# What the exercise asks
Copy every record below exactly as written, but leave out the pictures.

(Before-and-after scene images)
□ □ □ □

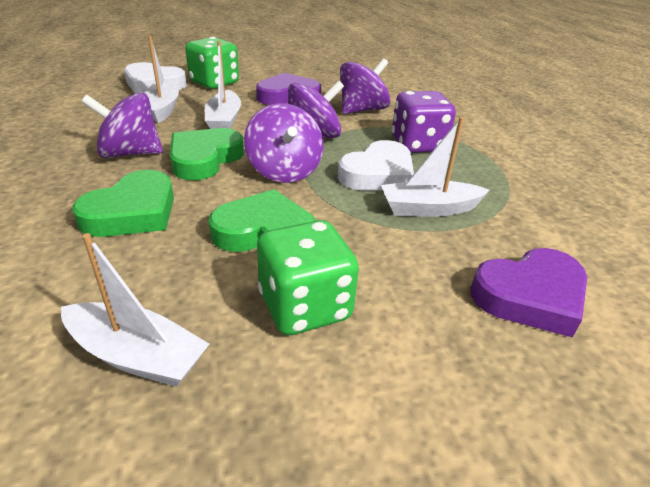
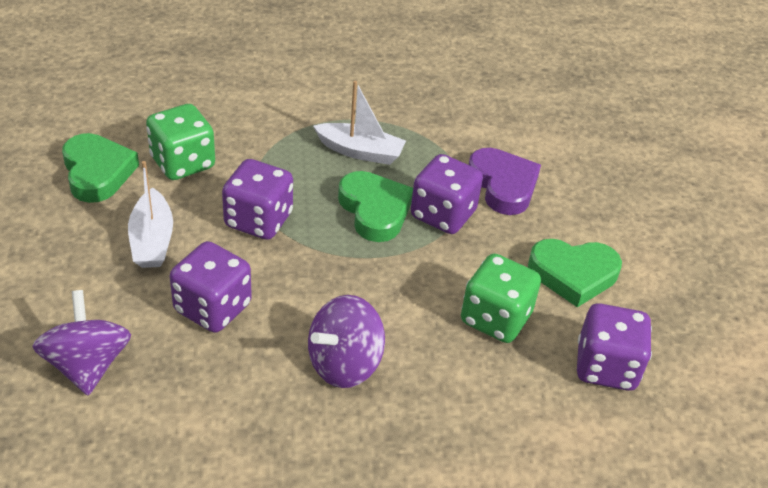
purple dice: 1 -> 4
purple heart: 2 -> 1
purple spinning top: 4 -> 2
white boat: 4 -> 2
white heart: 2 -> 0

□ □ □ □

# The completed task
purple dice: 1 -> 4
purple heart: 2 -> 1
purple spinning top: 4 -> 2
white boat: 4 -> 2
white heart: 2 -> 0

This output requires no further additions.